[Saved data entries]

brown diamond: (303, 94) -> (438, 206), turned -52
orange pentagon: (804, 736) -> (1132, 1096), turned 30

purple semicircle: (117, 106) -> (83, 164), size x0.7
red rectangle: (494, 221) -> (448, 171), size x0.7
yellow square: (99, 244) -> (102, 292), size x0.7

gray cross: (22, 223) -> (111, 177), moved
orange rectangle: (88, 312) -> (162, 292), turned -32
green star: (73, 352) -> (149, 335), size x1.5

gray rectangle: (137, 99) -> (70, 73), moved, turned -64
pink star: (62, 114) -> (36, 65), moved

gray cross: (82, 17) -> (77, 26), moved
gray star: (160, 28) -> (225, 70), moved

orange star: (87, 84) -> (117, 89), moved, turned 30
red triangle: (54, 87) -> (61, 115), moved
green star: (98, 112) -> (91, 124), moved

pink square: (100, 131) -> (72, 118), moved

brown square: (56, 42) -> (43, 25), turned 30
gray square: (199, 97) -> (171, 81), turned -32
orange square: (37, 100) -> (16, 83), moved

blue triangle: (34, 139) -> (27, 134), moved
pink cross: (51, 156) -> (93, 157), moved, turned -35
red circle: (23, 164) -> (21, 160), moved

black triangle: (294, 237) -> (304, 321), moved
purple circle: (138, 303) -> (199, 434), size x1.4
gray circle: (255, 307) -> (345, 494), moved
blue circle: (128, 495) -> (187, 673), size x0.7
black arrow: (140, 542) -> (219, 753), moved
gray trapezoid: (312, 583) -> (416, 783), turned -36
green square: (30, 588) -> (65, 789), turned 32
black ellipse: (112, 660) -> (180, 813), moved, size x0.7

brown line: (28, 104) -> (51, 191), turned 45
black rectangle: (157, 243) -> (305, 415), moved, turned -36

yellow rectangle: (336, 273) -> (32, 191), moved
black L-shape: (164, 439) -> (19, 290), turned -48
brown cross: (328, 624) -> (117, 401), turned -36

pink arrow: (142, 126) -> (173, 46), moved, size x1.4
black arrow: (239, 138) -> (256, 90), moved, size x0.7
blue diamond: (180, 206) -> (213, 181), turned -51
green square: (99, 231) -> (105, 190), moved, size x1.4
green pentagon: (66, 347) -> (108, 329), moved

▸ PROBLEM TO SOLVE: Report each line in the data above that holds the word "purple" by copying it.

▸ RESULT OF THIS TASK:
purple semicircle: (117, 106) -> (83, 164), size x0.7
purple circle: (138, 303) -> (199, 434), size x1.4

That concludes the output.